## Task directions
Go through the records and copy each line where the word "stained" occurs.

#### Entries supplied ####

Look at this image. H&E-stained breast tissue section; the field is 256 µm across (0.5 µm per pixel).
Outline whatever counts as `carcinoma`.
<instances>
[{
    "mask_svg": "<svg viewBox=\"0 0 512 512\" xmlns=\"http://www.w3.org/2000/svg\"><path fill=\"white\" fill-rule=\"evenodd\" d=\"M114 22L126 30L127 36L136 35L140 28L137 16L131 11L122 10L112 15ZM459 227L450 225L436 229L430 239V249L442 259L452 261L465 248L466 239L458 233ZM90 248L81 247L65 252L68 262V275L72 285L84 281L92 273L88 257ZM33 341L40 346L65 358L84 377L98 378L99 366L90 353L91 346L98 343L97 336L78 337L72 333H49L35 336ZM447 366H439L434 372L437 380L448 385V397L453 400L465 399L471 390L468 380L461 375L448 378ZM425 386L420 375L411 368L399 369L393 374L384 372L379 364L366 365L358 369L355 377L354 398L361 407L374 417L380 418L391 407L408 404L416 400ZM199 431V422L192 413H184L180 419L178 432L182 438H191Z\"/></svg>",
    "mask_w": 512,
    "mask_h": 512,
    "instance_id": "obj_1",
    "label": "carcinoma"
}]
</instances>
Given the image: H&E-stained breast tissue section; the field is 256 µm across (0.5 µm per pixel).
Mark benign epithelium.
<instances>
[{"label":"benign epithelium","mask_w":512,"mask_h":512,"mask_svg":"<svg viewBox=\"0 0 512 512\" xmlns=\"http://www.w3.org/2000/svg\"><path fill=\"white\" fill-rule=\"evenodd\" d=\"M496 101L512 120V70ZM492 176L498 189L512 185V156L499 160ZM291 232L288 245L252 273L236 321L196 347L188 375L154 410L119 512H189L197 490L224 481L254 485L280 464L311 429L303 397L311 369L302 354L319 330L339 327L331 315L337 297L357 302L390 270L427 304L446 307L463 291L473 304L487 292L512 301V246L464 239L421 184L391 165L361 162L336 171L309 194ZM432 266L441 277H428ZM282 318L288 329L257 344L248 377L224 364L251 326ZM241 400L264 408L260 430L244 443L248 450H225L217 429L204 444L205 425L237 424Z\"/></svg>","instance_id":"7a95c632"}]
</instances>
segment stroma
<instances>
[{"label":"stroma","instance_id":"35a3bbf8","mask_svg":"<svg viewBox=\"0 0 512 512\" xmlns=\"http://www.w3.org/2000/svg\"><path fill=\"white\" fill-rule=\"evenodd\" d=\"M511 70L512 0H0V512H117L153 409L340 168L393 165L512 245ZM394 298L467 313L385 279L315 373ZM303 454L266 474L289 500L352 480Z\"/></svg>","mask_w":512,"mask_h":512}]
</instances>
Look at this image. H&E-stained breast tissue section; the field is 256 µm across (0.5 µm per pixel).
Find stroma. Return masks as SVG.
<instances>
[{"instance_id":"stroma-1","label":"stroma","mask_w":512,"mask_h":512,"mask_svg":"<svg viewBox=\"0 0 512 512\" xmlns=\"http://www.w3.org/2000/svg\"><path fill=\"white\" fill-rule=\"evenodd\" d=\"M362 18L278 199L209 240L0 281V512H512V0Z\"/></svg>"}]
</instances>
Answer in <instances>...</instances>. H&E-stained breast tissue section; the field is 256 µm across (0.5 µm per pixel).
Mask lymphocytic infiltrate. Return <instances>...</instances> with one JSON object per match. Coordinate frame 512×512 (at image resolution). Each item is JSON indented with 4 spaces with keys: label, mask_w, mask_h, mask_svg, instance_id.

####

## Solved exercise
Look at this image. H&E-stained breast tissue section; the field is 256 µm across (0.5 µm per pixel).
Given the image: H&E-stained breast tissue section; the field is 256 µm across (0.5 µm per pixel).
Look at this image. H&E-stained breast tissue section; the field is 256 µm across (0.5 µm per pixel).
Answer in <instances>...</instances>. H&E-stained breast tissue section; the field is 256 µm across (0.5 µm per pixel).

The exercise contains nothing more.